### Aim of the task
Restate word for word, and only, the lines that extend from the line containing "green vase: 0 -> 4" through the end of the records below.

Given data below:

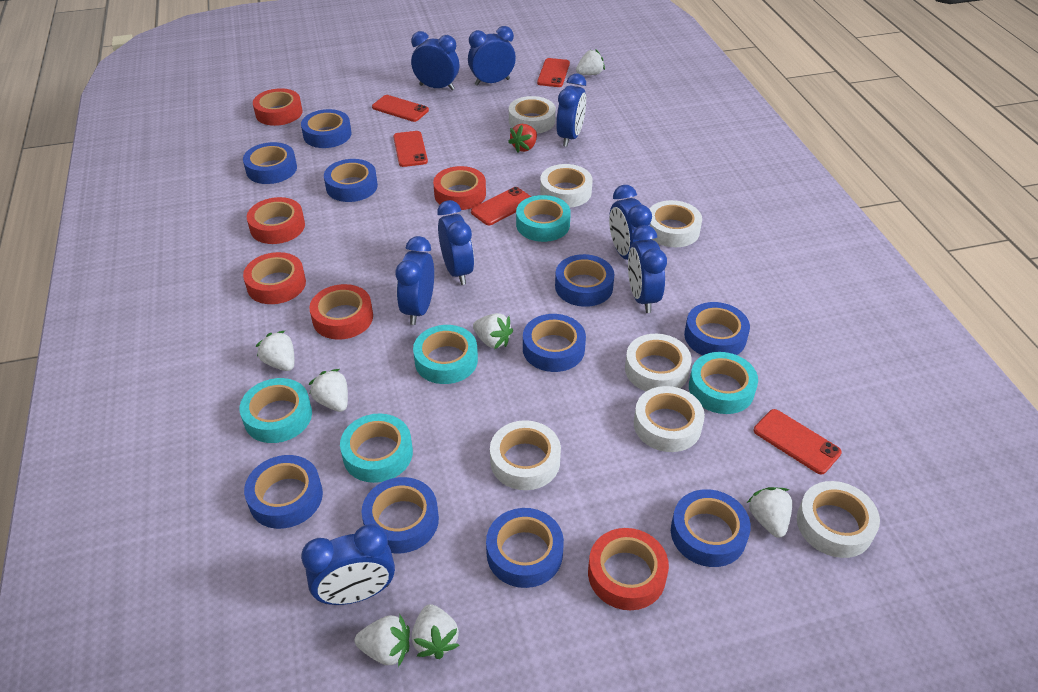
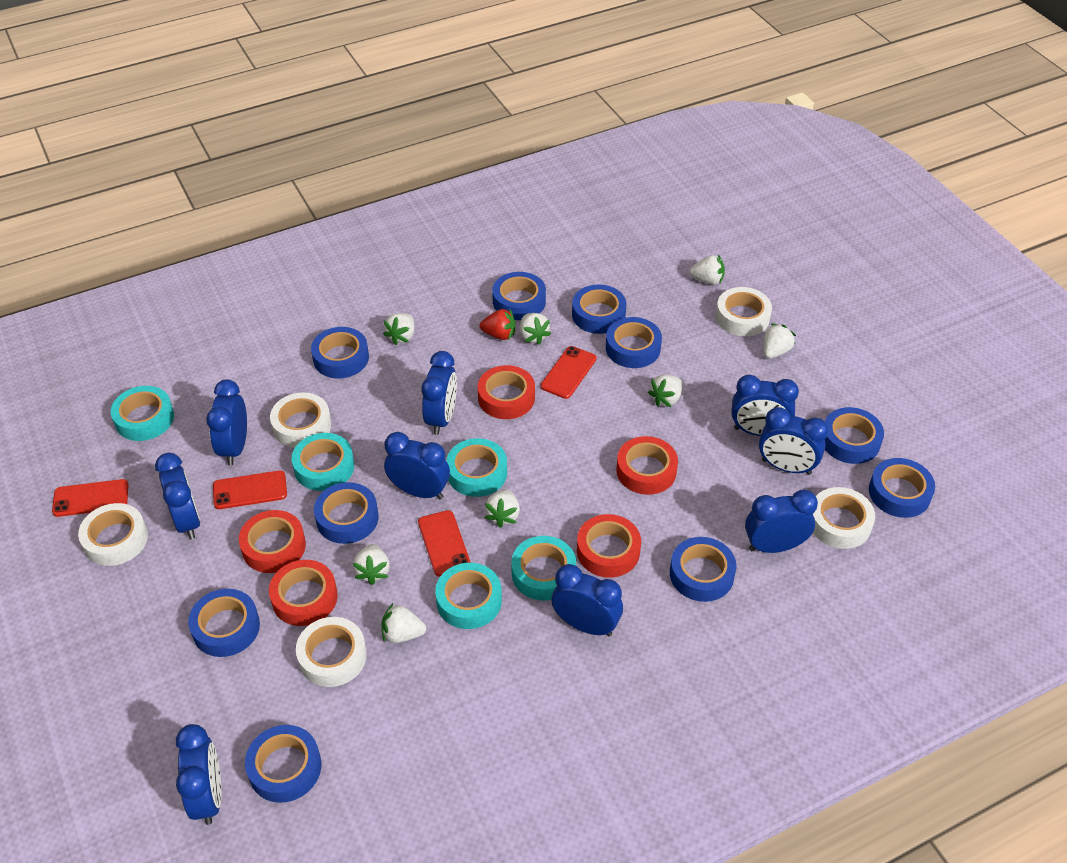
blue clock: 8 -> 9
red phone: 5 -> 4
red tape: 6 -> 5
white strawberry: 7 -> 8
white tape: 7 -> 5

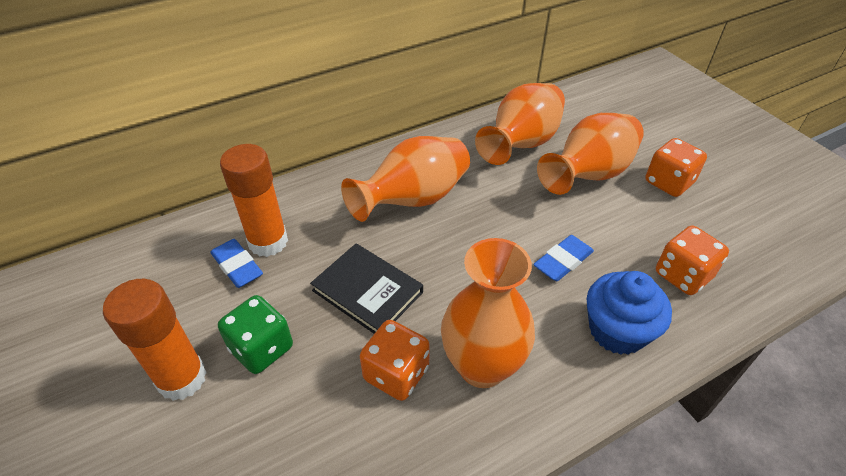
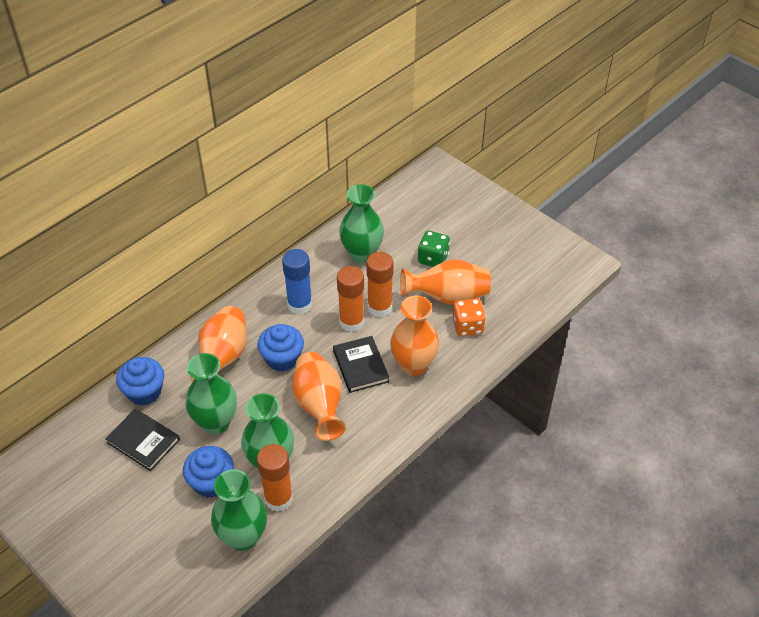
black book: 1 -> 2
blue cupcake: 1 -> 3
blue eraser: 2 -> 0
blue glue stick: 0 -> 1
green vase: 0 -> 4
orange dice: 3 -> 1
orange glue stick: 2 -> 3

End of Given data.

### Solution to the exercise
green vase: 0 -> 4
orange dice: 3 -> 1
orange glue stick: 2 -> 3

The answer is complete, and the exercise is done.